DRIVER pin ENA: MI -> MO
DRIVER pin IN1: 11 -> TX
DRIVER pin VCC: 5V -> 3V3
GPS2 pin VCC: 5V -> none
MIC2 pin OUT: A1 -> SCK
---
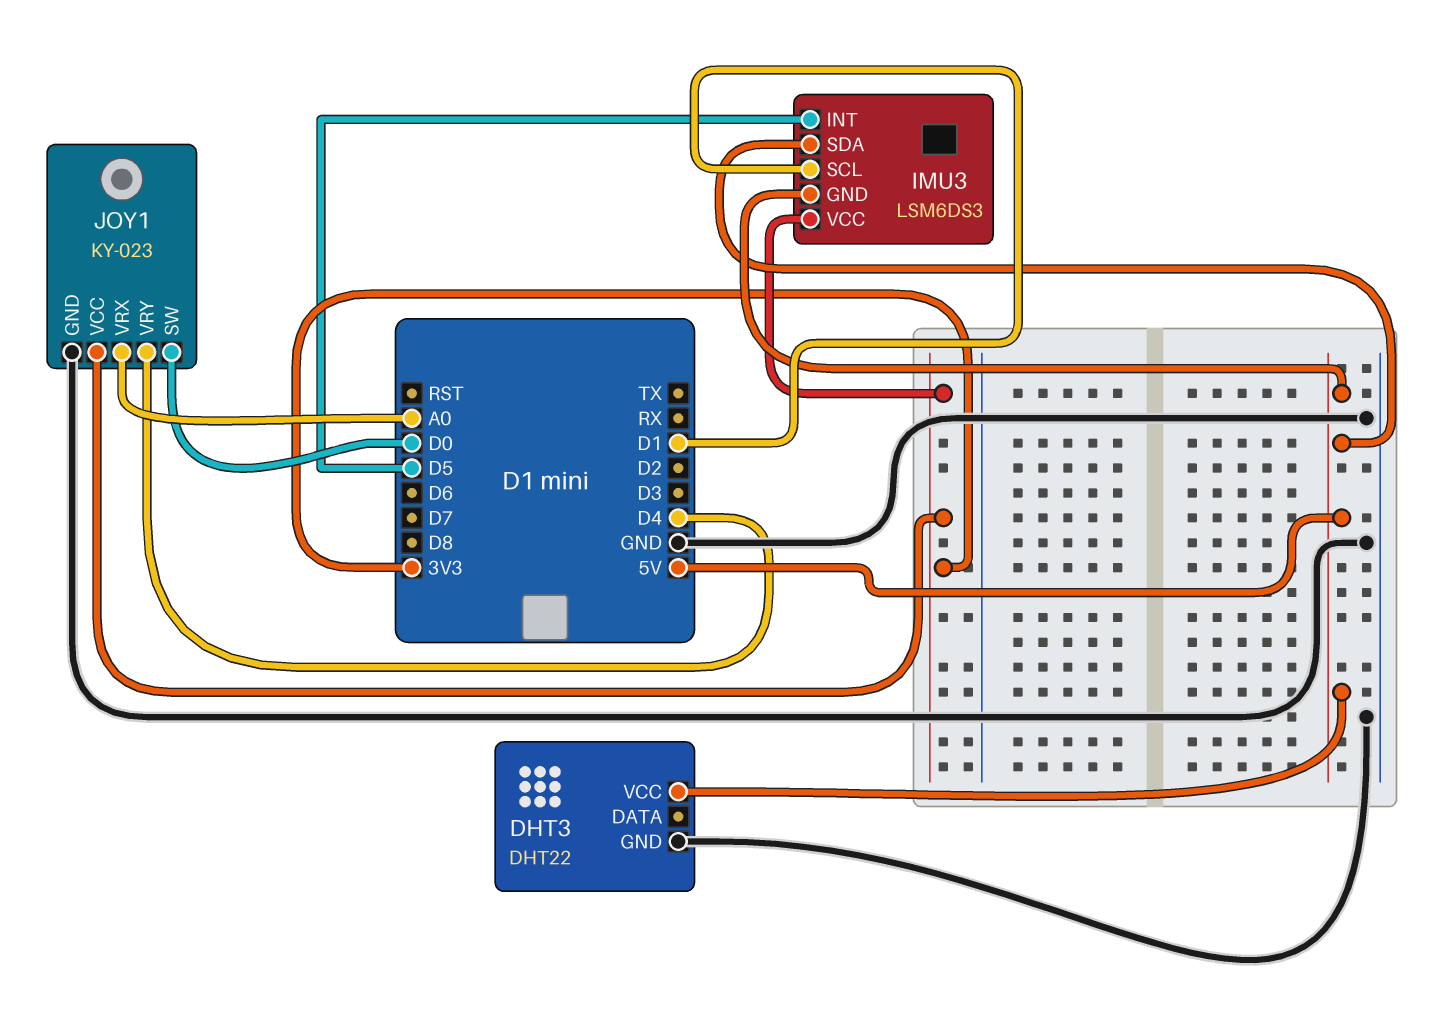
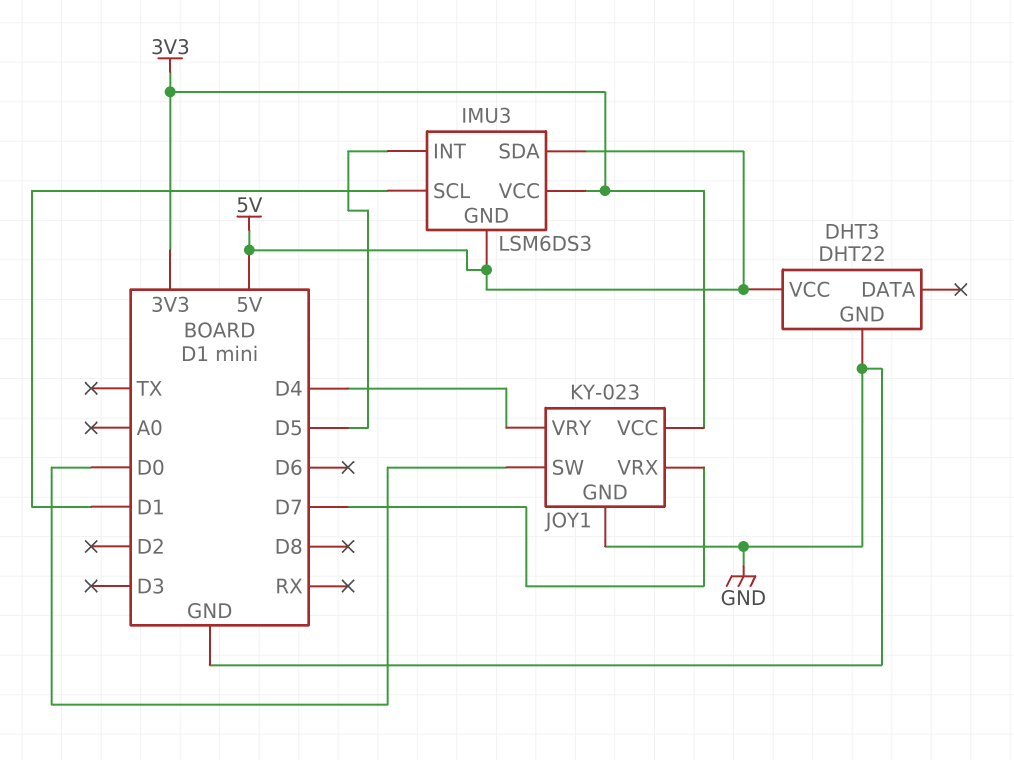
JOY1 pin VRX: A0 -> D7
* * *
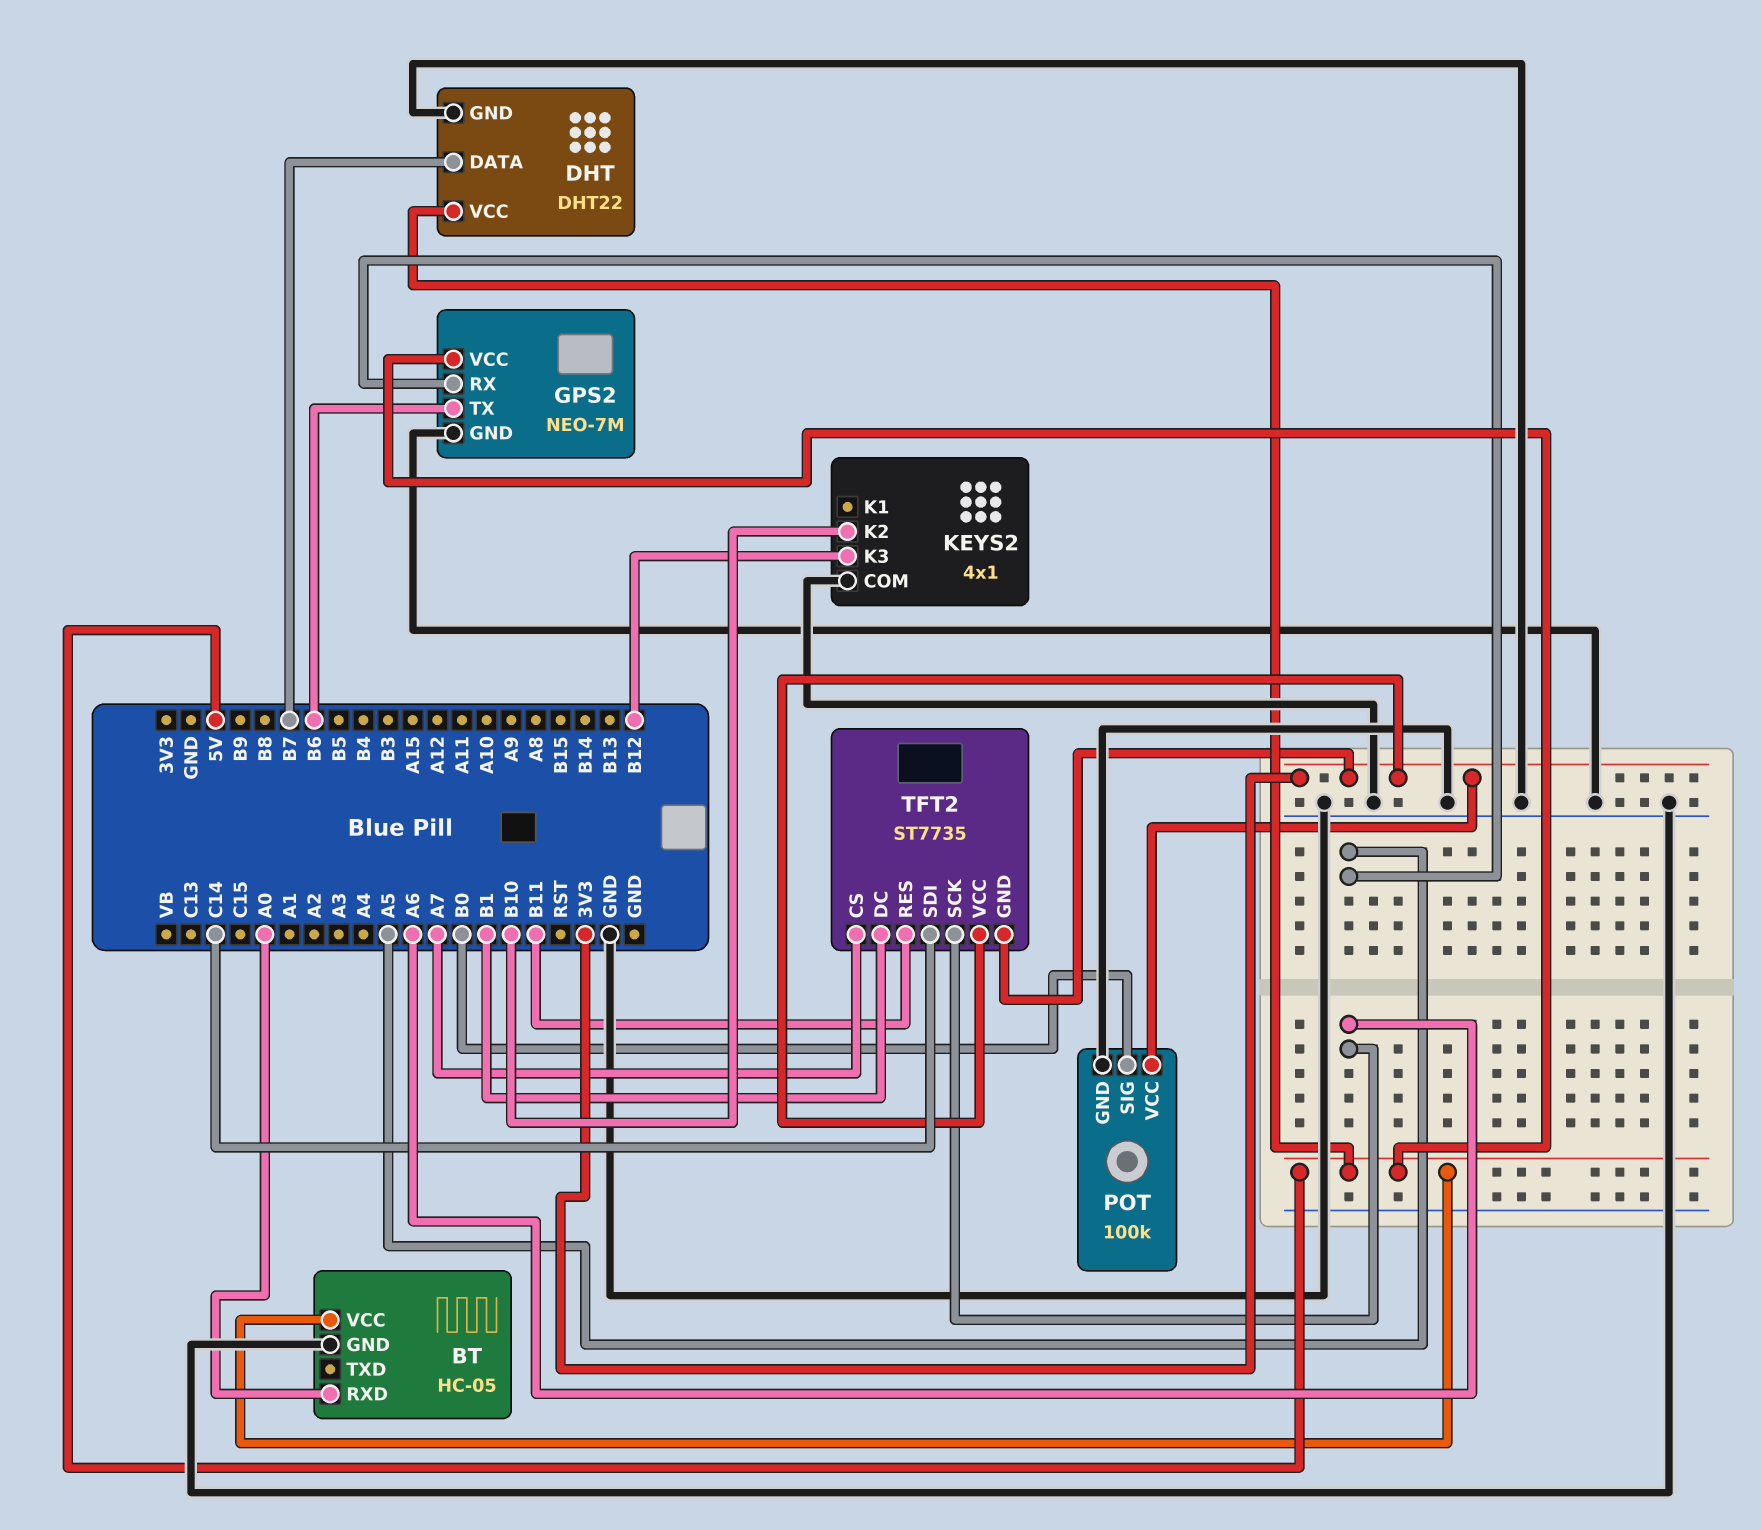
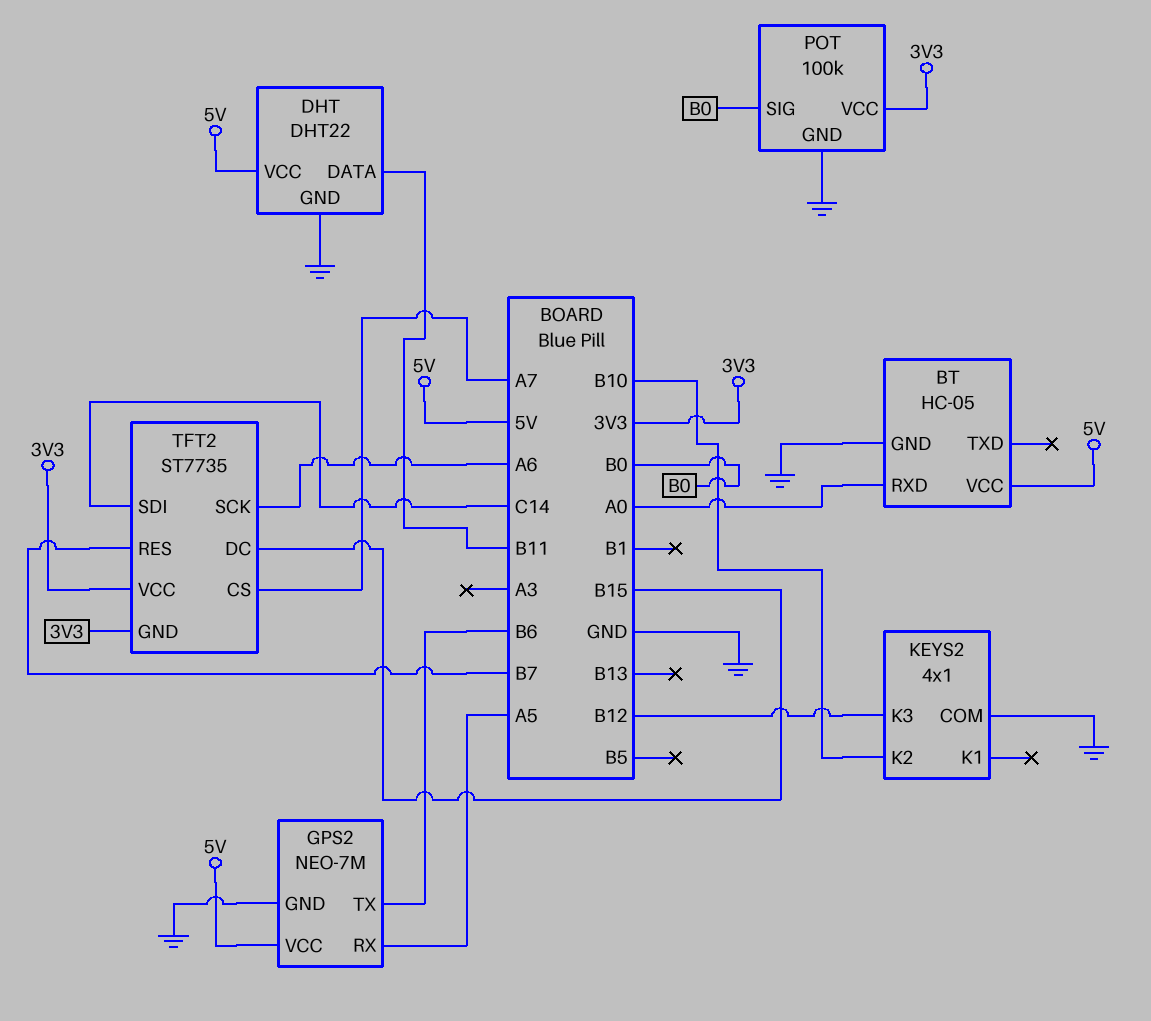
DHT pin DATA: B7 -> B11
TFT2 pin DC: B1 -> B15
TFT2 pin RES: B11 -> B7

(WHAT THIS TASK INVOLVES)
Taking the records above line by line, count those that hold the word "DRIVER"; the number is the entire answer.

(RESPONSE BOX)
3